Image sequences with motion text
● ● ● ● ● ● ●

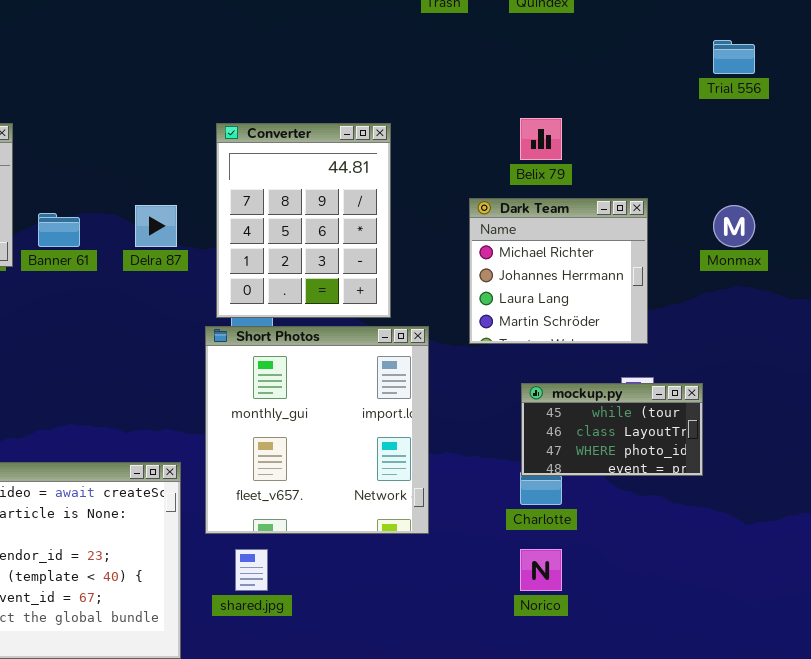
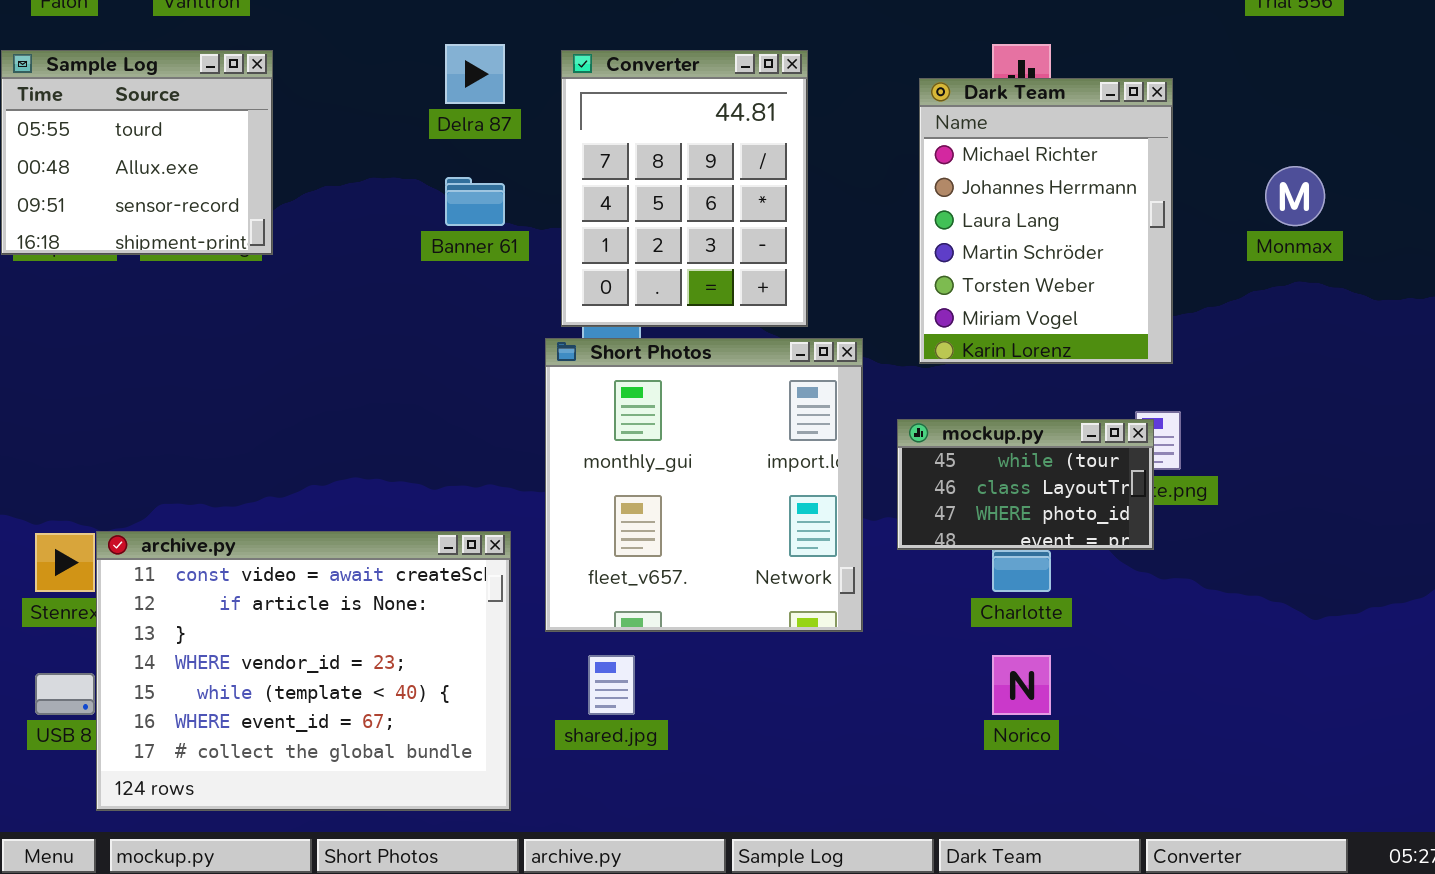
Dark Team: [469,198,648,344] -> [919,78,1173,364], resized
Delra 87: [135,205,177,247] -> [445,44,505,104], moved
Banner 61: [38,213,80,247] -> [445,177,505,226], moved
mockup.py: [521,383,703,476] -> [897,419,1154,550], moved

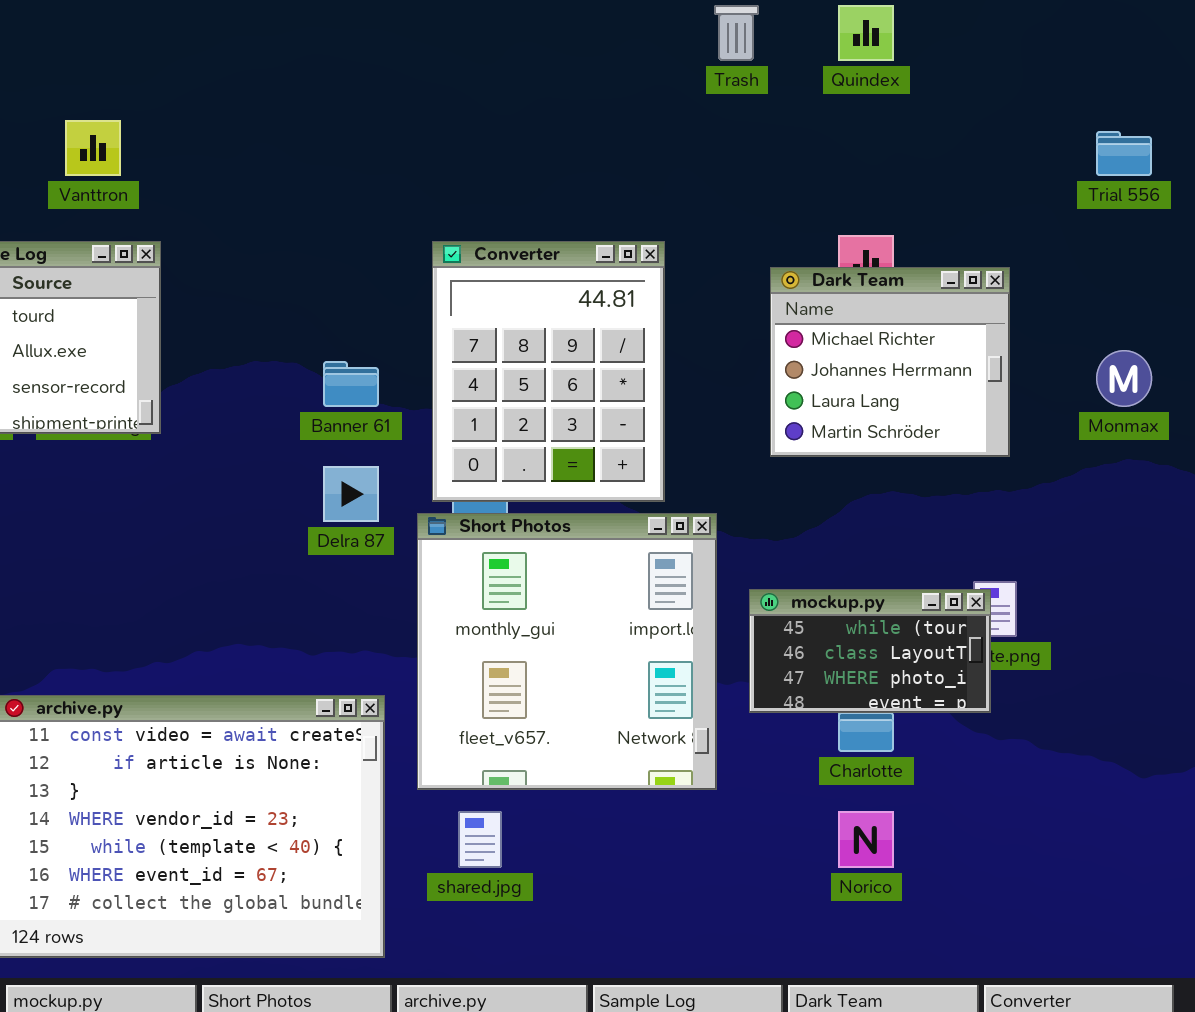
Delra 87: [445,44,505,104] -> [323,466,379,522], moved
Dark Team: [919,78,1173,364] -> [770,267,1010,457], resized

● ● ● ● ● ● ●

Search the records above for the word "Delra" and give the number of lines where it occurs, nothing else.

2